[Source records]

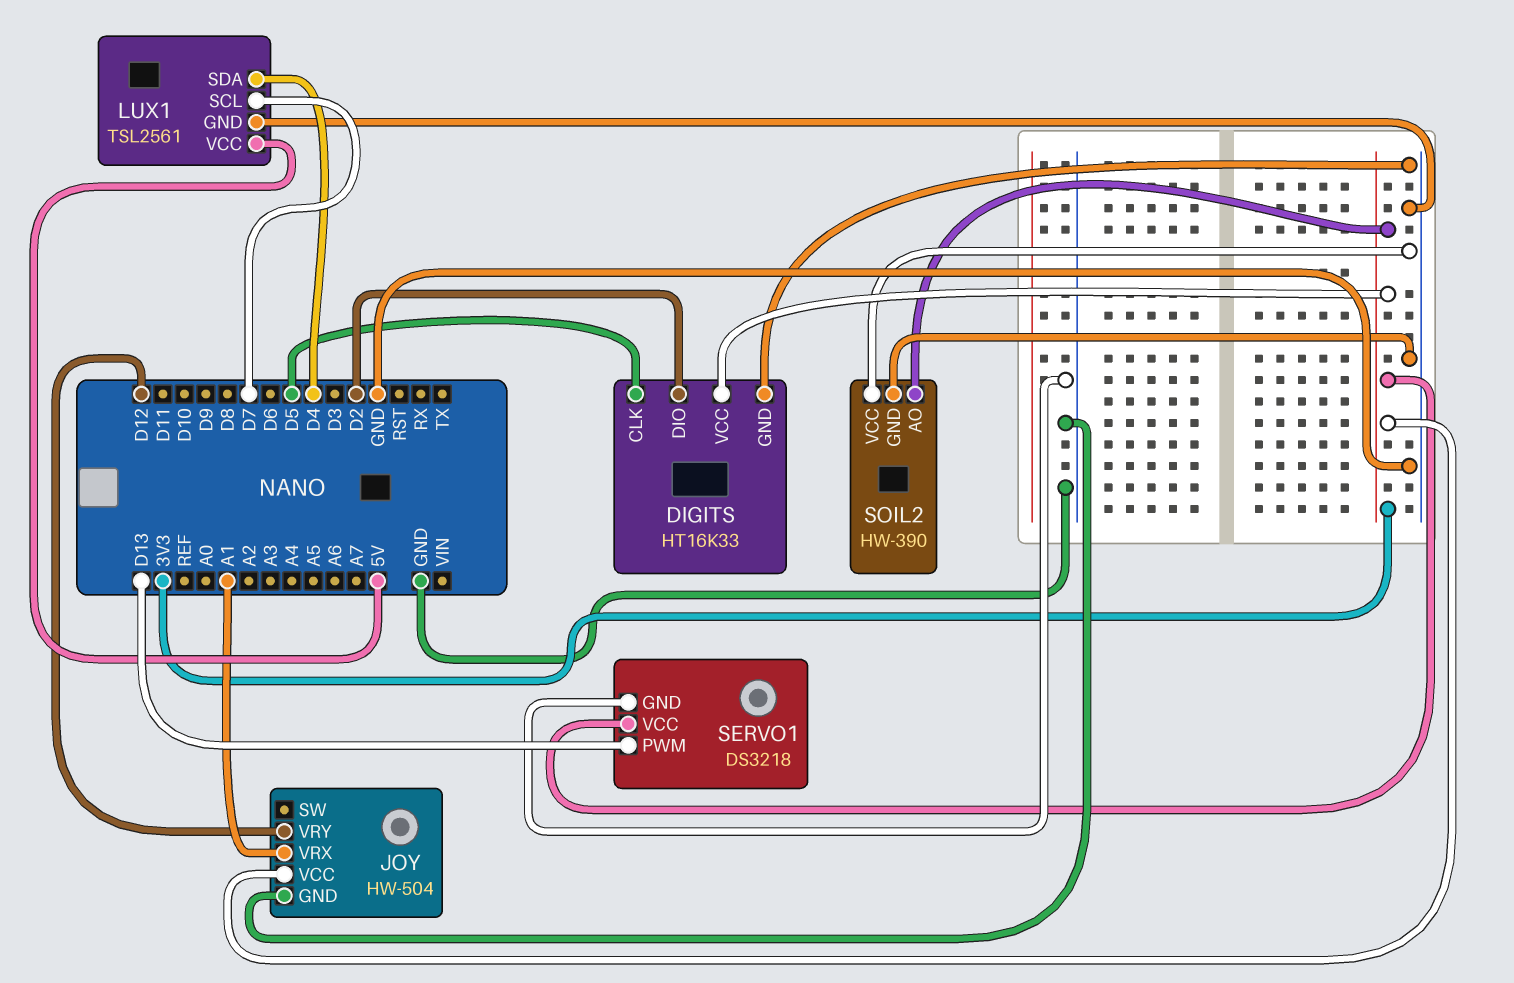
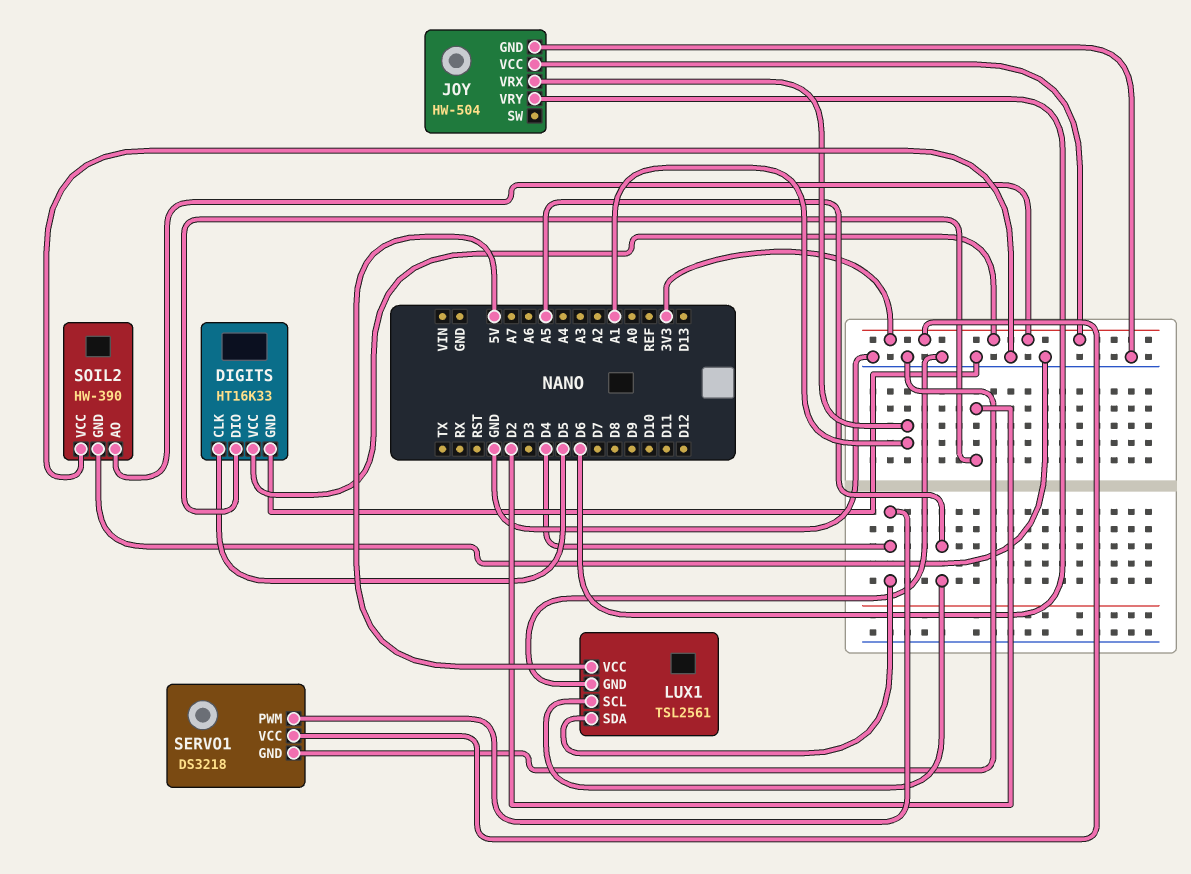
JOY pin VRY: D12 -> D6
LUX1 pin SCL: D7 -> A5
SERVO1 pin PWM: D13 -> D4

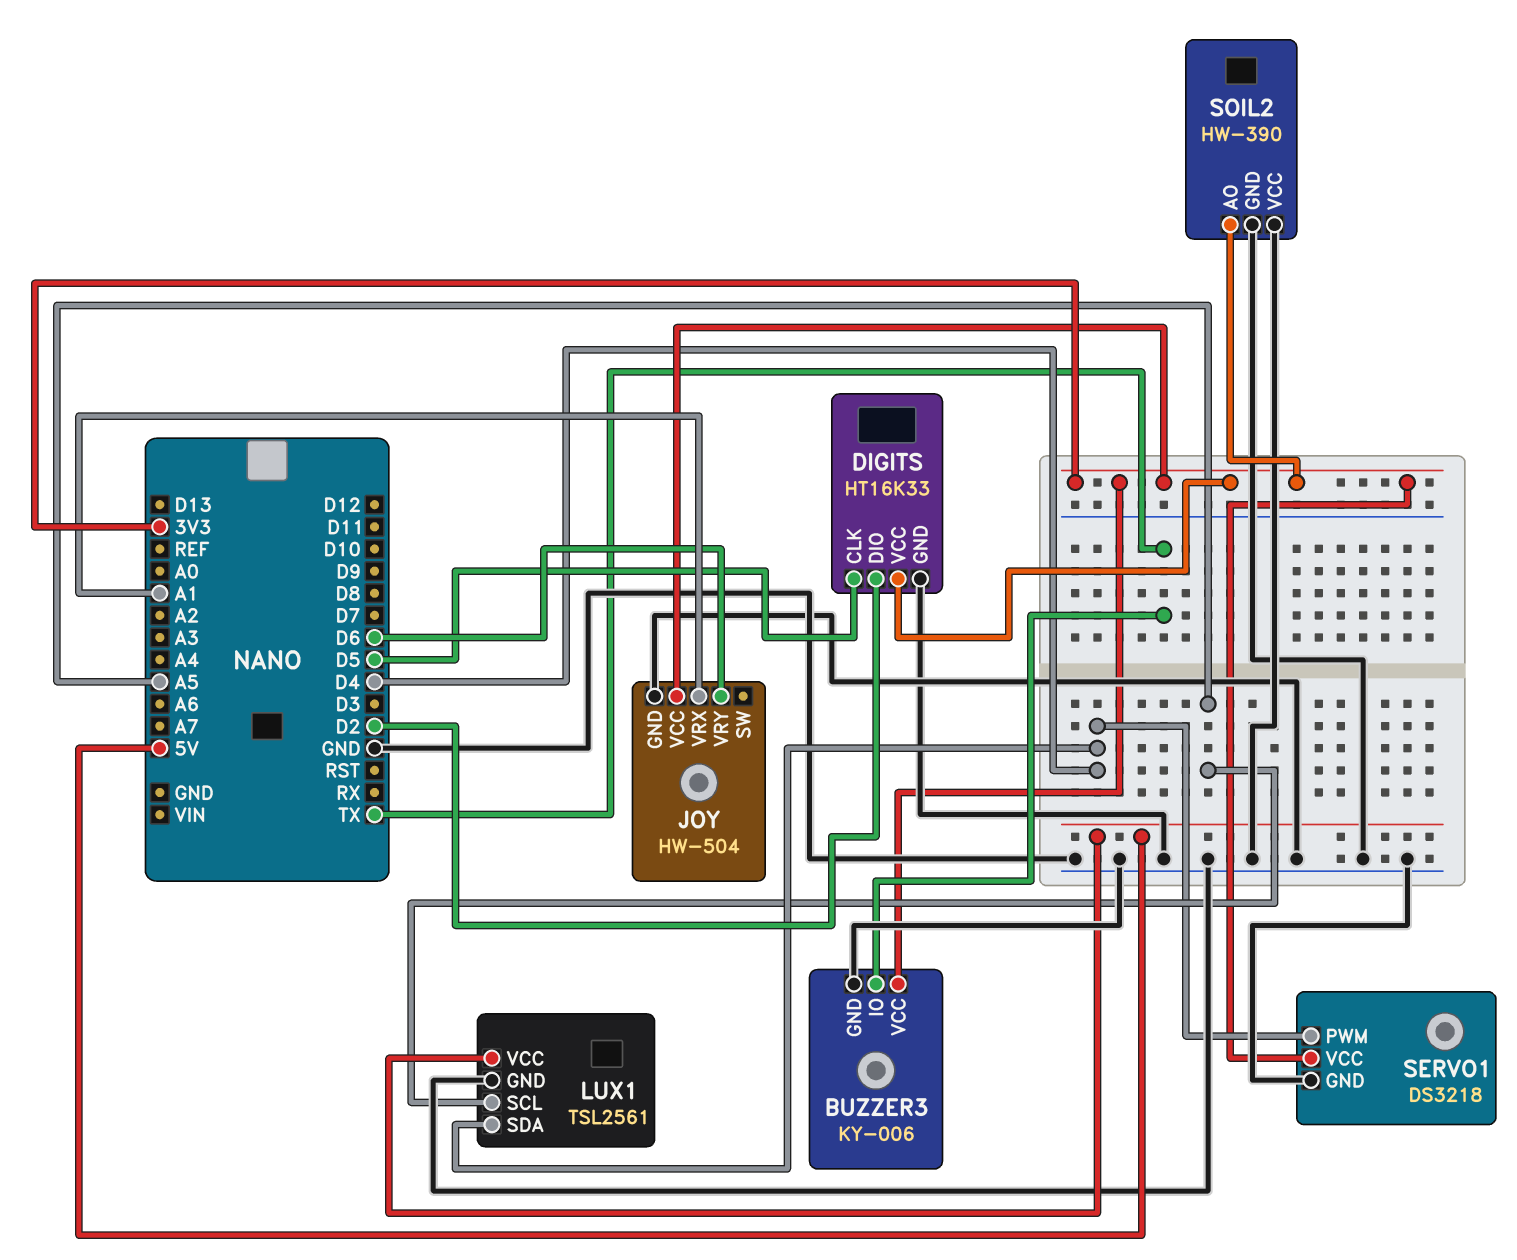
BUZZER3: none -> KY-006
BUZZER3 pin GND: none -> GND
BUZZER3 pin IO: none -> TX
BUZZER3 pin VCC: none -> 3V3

--

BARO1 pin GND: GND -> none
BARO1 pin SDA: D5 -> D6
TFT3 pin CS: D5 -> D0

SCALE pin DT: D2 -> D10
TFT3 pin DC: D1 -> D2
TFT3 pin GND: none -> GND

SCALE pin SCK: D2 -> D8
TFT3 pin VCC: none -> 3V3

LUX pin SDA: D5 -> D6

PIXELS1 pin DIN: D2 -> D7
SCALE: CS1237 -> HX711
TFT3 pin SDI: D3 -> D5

Task instructions
What is needed is a verbatim copy of every line in the records above from the one containing "BARO1 pin GND: GND -> none" down to the one containing "TFT3 pin SDI: D3 -> D5", both included, and nothing more.

Result of the exercise
BARO1 pin GND: GND -> none
BARO1 pin SDA: D5 -> D6
TFT3 pin CS: D5 -> D0

SCALE pin DT: D2 -> D10
TFT3 pin DC: D1 -> D2
TFT3 pin GND: none -> GND

SCALE pin SCK: D2 -> D8
TFT3 pin VCC: none -> 3V3

LUX pin SDA: D5 -> D6

PIXELS1 pin DIN: D2 -> D7
SCALE: CS1237 -> HX711
TFT3 pin SDI: D3 -> D5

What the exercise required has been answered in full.